Part of a data file:
* * * *

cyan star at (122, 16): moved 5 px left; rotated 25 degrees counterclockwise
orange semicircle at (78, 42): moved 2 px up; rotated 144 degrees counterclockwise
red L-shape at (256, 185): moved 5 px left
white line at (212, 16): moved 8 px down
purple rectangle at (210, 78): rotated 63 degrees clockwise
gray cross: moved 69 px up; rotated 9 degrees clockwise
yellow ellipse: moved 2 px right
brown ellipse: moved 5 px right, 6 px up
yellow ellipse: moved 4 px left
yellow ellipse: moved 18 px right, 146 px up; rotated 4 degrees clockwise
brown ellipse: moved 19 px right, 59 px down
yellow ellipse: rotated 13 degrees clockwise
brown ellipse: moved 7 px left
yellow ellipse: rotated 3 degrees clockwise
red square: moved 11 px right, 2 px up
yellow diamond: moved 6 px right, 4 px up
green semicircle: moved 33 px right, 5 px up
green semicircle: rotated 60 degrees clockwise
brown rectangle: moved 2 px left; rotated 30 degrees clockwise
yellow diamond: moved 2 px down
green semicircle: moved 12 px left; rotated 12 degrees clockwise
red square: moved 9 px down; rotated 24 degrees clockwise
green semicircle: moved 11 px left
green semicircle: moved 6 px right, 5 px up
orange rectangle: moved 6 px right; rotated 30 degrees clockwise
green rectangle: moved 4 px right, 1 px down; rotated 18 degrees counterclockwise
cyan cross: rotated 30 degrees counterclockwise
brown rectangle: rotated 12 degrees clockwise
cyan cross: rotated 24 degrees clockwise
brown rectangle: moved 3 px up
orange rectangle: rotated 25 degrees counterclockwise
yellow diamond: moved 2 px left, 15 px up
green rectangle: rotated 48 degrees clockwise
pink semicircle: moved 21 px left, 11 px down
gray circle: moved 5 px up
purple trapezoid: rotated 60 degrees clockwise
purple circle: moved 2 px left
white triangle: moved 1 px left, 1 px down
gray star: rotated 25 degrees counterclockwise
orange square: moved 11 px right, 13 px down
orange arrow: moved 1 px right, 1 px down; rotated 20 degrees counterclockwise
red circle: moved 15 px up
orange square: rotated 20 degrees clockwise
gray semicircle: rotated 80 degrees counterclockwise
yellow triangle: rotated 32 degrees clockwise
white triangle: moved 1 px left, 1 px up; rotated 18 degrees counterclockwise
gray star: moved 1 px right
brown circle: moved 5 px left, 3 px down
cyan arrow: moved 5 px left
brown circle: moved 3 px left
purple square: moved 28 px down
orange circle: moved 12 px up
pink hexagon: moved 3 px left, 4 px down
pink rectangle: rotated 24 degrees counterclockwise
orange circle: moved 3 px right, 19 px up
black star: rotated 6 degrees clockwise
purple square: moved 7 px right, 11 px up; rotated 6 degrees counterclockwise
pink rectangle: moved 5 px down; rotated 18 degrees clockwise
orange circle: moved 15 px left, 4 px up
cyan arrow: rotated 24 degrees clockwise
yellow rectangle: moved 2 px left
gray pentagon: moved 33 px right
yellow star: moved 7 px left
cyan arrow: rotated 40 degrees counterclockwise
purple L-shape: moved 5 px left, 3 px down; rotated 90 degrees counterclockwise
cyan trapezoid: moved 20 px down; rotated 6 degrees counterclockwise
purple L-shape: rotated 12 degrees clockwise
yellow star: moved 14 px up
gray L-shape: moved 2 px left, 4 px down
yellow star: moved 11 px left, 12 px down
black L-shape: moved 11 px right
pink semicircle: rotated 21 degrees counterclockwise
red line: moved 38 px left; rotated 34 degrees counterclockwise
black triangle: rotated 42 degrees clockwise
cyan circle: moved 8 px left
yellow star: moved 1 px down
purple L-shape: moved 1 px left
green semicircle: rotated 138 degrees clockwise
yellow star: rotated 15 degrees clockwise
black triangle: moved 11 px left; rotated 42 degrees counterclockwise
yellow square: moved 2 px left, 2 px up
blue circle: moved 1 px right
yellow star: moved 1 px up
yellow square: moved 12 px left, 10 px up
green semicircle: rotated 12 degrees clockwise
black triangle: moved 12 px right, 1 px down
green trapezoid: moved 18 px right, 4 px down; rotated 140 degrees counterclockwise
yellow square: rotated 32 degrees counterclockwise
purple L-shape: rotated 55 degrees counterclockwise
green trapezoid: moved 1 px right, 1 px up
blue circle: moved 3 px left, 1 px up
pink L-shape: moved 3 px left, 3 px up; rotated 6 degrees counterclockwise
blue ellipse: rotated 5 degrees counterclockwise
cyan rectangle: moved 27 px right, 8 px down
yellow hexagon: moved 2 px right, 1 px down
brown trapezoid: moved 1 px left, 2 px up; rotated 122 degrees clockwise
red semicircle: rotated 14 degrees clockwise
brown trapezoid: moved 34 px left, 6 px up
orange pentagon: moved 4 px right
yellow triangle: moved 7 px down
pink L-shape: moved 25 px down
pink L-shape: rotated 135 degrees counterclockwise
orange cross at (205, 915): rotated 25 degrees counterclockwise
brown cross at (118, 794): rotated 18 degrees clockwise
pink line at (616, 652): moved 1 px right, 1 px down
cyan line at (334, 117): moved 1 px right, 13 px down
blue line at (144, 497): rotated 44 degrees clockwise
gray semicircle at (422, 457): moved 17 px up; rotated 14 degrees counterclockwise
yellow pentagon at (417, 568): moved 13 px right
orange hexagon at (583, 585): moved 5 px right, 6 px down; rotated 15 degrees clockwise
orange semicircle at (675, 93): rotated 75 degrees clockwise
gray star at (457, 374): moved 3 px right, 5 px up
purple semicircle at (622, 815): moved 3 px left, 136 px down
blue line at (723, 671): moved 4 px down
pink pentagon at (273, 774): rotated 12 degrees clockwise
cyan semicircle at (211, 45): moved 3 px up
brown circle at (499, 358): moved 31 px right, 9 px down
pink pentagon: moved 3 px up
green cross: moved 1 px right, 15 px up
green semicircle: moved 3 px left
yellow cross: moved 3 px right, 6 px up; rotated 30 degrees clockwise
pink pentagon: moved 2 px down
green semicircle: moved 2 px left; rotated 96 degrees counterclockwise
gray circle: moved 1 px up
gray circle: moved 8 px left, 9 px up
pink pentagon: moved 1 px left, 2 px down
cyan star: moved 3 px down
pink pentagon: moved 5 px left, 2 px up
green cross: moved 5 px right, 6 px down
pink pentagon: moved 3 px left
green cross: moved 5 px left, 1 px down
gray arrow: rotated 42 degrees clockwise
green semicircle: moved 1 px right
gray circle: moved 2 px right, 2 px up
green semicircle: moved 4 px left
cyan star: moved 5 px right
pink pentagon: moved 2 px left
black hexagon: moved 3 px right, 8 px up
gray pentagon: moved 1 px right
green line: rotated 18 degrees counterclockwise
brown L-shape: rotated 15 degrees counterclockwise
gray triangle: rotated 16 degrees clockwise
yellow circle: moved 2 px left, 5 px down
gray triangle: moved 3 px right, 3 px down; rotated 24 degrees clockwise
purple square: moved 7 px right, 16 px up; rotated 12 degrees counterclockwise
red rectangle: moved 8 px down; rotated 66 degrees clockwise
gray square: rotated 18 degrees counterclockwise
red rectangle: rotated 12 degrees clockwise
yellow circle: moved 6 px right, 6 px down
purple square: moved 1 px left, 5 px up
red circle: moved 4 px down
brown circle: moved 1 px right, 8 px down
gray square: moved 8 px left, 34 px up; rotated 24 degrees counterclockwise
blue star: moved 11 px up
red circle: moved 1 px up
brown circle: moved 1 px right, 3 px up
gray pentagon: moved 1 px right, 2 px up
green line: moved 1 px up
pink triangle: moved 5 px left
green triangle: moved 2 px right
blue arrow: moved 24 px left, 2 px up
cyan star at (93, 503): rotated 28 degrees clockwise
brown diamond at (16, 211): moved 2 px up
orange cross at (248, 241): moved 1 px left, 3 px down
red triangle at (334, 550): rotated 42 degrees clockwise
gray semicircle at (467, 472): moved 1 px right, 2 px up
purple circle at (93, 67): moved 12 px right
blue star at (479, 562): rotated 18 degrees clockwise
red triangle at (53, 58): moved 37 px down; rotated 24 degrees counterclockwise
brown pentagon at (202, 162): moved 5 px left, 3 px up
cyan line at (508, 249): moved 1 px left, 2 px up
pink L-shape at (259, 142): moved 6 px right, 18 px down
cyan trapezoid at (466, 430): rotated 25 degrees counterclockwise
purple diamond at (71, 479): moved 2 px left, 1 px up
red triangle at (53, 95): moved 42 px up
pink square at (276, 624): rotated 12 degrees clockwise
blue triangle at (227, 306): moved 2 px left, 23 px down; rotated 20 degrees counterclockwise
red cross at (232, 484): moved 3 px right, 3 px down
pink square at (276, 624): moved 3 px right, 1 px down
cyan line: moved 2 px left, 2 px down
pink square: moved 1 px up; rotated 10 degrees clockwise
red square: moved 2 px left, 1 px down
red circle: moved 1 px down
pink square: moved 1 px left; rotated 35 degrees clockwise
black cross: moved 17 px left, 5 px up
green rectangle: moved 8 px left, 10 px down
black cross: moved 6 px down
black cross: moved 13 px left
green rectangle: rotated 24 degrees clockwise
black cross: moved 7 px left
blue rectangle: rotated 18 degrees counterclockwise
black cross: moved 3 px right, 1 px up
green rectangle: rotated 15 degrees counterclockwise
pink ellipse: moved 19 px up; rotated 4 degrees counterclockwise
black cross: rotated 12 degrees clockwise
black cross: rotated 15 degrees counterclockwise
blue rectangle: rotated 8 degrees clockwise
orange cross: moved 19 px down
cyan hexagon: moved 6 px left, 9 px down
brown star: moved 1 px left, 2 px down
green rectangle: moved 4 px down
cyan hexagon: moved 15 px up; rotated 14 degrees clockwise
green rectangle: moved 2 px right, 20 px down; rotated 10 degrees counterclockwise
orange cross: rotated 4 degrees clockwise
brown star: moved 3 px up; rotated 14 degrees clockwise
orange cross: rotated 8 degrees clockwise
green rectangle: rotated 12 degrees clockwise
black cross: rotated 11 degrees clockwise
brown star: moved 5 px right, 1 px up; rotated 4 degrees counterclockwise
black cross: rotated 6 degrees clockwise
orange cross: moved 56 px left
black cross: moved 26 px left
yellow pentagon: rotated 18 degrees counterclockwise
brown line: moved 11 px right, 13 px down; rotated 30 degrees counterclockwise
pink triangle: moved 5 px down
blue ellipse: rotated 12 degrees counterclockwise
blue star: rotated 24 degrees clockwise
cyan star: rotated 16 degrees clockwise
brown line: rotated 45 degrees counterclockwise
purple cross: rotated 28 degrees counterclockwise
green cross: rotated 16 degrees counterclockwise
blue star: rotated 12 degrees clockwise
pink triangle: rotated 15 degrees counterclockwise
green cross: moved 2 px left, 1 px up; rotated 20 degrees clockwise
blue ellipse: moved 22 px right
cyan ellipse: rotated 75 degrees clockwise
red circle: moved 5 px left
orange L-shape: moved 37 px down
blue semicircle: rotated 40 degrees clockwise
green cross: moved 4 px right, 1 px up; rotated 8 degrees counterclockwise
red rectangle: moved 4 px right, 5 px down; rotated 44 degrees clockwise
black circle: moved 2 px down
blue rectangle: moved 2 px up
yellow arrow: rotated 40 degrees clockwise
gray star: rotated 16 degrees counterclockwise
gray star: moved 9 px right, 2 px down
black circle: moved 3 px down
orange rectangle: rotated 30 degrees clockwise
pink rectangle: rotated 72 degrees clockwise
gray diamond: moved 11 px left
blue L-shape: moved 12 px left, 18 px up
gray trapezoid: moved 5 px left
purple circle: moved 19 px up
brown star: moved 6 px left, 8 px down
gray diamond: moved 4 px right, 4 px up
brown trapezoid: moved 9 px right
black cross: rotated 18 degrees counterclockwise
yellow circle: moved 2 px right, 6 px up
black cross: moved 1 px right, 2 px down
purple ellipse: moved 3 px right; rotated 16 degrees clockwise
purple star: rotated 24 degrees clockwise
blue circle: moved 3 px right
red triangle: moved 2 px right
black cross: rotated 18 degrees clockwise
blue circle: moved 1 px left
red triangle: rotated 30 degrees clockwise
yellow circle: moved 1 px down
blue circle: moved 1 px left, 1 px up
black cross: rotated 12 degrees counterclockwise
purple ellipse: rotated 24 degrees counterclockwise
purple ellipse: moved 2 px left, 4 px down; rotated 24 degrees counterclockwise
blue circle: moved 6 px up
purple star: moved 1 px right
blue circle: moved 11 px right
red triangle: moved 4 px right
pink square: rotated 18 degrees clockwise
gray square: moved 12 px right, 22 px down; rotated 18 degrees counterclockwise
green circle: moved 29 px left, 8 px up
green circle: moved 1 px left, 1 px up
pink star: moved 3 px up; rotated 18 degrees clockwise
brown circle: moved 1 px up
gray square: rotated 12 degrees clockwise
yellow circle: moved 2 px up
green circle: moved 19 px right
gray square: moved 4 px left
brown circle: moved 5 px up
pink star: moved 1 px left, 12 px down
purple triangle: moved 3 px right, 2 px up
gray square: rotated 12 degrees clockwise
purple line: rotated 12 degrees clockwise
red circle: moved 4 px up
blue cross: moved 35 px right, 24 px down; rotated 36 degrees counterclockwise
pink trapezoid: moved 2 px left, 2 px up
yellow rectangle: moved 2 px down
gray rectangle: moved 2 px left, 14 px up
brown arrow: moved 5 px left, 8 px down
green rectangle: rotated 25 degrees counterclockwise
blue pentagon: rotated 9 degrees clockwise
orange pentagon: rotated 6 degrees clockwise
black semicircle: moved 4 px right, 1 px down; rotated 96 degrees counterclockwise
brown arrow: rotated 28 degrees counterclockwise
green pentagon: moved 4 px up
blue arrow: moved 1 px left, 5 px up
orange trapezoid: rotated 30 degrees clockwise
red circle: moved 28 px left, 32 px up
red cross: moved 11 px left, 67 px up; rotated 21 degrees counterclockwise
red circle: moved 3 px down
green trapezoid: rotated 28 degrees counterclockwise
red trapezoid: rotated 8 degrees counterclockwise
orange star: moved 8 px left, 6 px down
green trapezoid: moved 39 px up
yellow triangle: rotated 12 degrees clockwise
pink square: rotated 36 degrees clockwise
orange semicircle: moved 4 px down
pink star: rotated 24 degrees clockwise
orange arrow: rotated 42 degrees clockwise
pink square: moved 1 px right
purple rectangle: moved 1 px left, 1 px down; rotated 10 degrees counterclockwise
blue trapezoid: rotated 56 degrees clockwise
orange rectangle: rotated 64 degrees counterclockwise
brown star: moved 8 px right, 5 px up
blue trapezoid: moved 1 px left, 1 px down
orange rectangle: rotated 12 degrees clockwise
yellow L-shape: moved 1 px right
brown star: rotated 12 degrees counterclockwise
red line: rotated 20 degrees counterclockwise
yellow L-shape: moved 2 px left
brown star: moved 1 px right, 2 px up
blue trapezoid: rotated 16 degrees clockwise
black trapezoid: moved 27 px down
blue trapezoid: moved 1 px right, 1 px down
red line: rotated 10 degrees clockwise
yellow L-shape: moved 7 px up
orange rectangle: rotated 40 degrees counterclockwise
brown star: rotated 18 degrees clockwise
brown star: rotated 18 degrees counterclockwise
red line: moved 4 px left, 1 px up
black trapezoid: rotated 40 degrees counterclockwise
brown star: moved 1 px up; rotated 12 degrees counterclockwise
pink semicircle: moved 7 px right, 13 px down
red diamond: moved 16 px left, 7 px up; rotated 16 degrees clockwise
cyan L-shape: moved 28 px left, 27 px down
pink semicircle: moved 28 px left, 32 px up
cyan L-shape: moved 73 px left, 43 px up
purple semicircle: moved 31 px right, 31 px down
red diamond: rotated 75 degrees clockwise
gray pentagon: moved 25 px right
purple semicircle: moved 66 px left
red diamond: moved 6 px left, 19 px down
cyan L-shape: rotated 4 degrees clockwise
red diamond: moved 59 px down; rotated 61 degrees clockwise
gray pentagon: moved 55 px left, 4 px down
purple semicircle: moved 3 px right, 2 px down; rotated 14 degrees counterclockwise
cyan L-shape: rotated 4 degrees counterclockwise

* * * *

Requirement: Update the records from their first line through the line that contains "brown circle: moved 3 px left", changing every "yellow ellipse" to "yellow oval" and leaving everything else as it is.

Exercise response:
cyan star at (122, 16): moved 5 px left; rotated 25 degrees counterclockwise
orange semicircle at (78, 42): moved 2 px up; rotated 144 degrees counterclockwise
red L-shape at (256, 185): moved 5 px left
white line at (212, 16): moved 8 px down
purple rectangle at (210, 78): rotated 63 degrees clockwise
gray cross: moved 69 px up; rotated 9 degrees clockwise
yellow oval: moved 2 px right
brown ellipse: moved 5 px right, 6 px up
yellow oval: moved 4 px left
yellow oval: moved 18 px right, 146 px up; rotated 4 degrees clockwise
brown ellipse: moved 19 px right, 59 px down
yellow oval: rotated 13 degrees clockwise
brown ellipse: moved 7 px left
yellow oval: rotated 3 degrees clockwise
red square: moved 11 px right, 2 px up
yellow diamond: moved 6 px right, 4 px up
green semicircle: moved 33 px right, 5 px up
green semicircle: rotated 60 degrees clockwise
brown rectangle: moved 2 px left; rotated 30 degrees clockwise
yellow diamond: moved 2 px down
green semicircle: moved 12 px left; rotated 12 degrees clockwise
red square: moved 9 px down; rotated 24 degrees clockwise
green semicircle: moved 11 px left
green semicircle: moved 6 px right, 5 px up
orange rectangle: moved 6 px right; rotated 30 degrees clockwise
green rectangle: moved 4 px right, 1 px down; rotated 18 degrees counterclockwise
cyan cross: rotated 30 degrees counterclockwise
brown rectangle: rotated 12 degrees clockwise
cyan cross: rotated 24 degrees clockwise
brown rectangle: moved 3 px up
orange rectangle: rotated 25 degrees counterclockwise
yellow diamond: moved 2 px left, 15 px up
green rectangle: rotated 48 degrees clockwise
pink semicircle: moved 21 px left, 11 px down
gray circle: moved 5 px up
purple trapezoid: rotated 60 degrees clockwise
purple circle: moved 2 px left
white triangle: moved 1 px left, 1 px down
gray star: rotated 25 degrees counterclockwise
orange square: moved 11 px right, 13 px down
orange arrow: moved 1 px right, 1 px down; rotated 20 degrees counterclockwise
red circle: moved 15 px up
orange square: rotated 20 degrees clockwise
gray semicircle: rotated 80 degrees counterclockwise
yellow triangle: rotated 32 degrees clockwise
white triangle: moved 1 px left, 1 px up; rotated 18 degrees counterclockwise
gray star: moved 1 px right
brown circle: moved 5 px left, 3 px down
cyan arrow: moved 5 px left
brown circle: moved 3 px left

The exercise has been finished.